> _EXERCISE BRIEF_:
Everything from the line containing "purple bell: 6 -> 5" through the line containing "turquoise nut: 11 -> 7" in the listing below should be copied exactly, and nothing more.

> _EXTRACTED DATA_:
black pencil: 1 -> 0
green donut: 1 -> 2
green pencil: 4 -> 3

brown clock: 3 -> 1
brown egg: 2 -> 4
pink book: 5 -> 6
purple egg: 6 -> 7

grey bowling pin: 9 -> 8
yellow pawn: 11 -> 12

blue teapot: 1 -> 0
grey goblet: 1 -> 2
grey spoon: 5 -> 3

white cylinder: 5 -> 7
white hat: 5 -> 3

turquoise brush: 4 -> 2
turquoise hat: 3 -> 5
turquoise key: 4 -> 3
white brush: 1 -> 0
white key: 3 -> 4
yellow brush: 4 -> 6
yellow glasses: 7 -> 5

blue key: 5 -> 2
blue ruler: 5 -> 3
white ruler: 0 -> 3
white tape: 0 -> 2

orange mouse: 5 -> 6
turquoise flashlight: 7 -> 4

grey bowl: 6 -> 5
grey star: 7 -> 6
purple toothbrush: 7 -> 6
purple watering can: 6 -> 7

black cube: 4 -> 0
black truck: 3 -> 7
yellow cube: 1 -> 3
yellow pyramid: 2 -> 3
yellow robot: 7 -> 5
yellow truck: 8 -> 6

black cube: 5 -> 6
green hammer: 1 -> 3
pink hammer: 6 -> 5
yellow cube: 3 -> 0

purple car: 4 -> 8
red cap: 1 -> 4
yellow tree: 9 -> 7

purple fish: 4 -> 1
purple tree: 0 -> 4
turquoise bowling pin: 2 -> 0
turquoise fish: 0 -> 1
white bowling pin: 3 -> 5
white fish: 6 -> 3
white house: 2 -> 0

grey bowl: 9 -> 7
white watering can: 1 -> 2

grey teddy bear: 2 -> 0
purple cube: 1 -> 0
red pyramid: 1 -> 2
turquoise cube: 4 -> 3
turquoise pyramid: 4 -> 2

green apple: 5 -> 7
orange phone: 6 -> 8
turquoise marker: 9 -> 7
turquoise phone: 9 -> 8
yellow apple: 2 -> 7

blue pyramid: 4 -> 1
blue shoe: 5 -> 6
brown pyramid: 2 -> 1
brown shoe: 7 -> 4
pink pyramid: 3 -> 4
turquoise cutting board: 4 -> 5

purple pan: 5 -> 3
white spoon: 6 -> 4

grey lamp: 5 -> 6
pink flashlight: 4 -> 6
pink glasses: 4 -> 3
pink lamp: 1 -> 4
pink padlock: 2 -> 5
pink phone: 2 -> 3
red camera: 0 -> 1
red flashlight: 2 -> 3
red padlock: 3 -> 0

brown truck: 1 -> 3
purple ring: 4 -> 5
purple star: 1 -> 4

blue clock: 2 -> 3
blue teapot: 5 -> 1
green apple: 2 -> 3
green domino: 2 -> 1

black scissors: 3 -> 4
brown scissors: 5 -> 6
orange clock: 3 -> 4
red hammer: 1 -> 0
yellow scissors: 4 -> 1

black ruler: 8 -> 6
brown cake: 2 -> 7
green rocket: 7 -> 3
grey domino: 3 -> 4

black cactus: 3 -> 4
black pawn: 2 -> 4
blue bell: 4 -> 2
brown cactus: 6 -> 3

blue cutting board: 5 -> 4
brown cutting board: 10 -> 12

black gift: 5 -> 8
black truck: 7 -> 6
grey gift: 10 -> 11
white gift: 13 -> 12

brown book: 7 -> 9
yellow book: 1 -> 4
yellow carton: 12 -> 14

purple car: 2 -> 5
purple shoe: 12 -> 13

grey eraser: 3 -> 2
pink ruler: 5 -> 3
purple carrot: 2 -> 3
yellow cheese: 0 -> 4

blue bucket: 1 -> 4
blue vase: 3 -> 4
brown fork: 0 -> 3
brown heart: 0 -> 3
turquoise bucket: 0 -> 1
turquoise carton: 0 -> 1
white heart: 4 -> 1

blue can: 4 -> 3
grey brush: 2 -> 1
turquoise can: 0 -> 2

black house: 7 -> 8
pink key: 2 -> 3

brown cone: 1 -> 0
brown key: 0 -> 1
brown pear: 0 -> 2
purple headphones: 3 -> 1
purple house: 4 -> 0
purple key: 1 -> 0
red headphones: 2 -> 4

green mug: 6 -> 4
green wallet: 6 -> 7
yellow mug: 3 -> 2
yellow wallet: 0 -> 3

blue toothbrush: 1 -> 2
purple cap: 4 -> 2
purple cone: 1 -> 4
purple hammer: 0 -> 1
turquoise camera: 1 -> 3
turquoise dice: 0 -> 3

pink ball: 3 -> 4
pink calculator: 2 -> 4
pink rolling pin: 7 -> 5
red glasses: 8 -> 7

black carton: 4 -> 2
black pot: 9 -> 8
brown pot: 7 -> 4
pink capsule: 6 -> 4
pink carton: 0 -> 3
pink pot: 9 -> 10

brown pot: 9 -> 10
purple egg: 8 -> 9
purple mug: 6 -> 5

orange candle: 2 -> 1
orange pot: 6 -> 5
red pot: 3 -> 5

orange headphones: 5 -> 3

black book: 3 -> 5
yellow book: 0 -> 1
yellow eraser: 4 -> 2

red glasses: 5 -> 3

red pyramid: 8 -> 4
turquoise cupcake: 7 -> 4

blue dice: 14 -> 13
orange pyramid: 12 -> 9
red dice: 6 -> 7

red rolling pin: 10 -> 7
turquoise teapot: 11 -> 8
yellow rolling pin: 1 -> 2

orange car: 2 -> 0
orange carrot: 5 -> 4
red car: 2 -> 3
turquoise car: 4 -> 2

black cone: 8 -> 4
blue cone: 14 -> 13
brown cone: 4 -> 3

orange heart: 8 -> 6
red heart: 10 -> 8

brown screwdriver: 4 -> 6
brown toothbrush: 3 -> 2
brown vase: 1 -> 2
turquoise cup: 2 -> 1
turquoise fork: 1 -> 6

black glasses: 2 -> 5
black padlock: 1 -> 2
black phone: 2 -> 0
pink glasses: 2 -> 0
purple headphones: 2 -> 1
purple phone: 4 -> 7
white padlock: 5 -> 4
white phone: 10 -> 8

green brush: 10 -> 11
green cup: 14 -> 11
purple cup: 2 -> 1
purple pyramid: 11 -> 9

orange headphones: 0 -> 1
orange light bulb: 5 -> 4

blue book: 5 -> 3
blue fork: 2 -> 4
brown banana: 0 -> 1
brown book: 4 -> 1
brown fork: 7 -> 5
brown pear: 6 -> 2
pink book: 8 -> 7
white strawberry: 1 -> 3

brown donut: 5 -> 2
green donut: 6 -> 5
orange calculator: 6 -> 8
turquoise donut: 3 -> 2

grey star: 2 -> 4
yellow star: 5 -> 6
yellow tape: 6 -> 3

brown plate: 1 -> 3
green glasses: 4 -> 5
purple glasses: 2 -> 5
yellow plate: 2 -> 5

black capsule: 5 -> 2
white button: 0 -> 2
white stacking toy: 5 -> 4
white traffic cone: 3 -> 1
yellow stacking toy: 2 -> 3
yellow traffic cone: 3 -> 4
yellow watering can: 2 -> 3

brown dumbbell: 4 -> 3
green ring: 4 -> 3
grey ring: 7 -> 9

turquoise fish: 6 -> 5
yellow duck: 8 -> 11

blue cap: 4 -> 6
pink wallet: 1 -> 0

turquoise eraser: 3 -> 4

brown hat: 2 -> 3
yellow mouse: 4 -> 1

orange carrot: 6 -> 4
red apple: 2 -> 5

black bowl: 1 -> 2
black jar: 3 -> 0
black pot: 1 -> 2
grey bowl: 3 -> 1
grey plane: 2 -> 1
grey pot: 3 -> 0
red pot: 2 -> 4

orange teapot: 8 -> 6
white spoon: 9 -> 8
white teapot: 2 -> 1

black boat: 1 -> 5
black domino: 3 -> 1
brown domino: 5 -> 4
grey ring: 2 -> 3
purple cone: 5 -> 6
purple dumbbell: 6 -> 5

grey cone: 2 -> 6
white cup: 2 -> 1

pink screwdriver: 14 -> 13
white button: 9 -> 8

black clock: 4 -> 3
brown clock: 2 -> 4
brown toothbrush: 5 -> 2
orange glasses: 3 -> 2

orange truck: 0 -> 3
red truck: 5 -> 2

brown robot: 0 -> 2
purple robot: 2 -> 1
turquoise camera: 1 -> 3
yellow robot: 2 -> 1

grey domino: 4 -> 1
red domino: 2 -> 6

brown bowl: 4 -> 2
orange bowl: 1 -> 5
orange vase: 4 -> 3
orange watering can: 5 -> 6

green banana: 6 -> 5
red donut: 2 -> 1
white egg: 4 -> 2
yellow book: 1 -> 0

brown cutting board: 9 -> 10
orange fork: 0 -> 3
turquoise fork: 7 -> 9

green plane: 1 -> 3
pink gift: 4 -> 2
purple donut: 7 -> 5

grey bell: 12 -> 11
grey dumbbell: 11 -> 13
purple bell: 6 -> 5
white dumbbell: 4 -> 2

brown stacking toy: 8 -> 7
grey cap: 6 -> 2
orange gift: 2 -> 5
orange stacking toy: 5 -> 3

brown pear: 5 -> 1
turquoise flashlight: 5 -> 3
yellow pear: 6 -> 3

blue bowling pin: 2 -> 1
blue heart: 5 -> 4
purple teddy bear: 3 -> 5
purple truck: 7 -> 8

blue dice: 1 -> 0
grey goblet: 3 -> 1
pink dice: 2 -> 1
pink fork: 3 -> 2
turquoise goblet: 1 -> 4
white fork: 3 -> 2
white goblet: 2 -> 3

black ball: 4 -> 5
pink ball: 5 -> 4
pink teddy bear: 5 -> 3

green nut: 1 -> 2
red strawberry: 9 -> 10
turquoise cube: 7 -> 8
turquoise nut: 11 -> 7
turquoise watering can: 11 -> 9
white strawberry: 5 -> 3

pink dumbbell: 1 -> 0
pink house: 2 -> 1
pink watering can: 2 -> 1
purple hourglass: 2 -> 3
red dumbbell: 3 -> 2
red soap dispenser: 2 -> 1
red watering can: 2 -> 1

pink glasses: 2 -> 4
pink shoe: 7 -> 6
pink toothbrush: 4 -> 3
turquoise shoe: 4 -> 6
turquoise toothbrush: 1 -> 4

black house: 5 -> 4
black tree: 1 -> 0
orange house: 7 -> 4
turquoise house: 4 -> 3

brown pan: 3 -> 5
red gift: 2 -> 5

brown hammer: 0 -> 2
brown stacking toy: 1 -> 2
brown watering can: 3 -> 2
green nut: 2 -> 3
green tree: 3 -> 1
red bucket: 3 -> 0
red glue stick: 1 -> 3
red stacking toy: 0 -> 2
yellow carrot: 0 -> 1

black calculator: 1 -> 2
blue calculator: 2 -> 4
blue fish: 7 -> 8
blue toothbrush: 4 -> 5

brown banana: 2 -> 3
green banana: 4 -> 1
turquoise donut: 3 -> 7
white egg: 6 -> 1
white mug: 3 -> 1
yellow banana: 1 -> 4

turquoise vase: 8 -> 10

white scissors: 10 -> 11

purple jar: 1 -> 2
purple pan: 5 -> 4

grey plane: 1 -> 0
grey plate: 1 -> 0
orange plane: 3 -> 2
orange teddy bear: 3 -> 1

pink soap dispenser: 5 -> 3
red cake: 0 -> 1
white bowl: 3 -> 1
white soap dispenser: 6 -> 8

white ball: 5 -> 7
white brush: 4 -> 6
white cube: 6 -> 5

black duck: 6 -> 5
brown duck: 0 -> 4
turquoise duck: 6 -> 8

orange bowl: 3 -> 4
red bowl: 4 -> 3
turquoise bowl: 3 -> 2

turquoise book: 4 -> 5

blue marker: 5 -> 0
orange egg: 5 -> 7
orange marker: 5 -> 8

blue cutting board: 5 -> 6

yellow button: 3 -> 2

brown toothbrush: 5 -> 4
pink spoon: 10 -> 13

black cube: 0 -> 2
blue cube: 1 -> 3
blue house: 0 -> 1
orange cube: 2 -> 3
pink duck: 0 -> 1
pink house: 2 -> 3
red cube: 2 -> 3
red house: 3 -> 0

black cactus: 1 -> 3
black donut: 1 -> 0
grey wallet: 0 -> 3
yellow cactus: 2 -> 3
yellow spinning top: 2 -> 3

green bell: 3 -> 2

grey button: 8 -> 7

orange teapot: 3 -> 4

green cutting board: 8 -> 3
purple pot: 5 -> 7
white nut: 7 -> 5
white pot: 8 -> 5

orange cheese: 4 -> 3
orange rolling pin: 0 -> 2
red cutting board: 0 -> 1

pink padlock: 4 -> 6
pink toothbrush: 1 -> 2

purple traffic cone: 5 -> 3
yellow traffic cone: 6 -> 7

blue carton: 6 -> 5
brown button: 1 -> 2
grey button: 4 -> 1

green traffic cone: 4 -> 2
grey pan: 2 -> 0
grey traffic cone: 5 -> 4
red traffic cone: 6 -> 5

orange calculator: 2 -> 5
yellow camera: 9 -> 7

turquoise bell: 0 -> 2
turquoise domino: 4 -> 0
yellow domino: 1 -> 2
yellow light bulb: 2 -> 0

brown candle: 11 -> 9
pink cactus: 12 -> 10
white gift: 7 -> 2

> _THE ANSWER_:
purple bell: 6 -> 5
white dumbbell: 4 -> 2

brown stacking toy: 8 -> 7
grey cap: 6 -> 2
orange gift: 2 -> 5
orange stacking toy: 5 -> 3

brown pear: 5 -> 1
turquoise flashlight: 5 -> 3
yellow pear: 6 -> 3

blue bowling pin: 2 -> 1
blue heart: 5 -> 4
purple teddy bear: 3 -> 5
purple truck: 7 -> 8

blue dice: 1 -> 0
grey goblet: 3 -> 1
pink dice: 2 -> 1
pink fork: 3 -> 2
turquoise goblet: 1 -> 4
white fork: 3 -> 2
white goblet: 2 -> 3

black ball: 4 -> 5
pink ball: 5 -> 4
pink teddy bear: 5 -> 3

green nut: 1 -> 2
red strawberry: 9 -> 10
turquoise cube: 7 -> 8
turquoise nut: 11 -> 7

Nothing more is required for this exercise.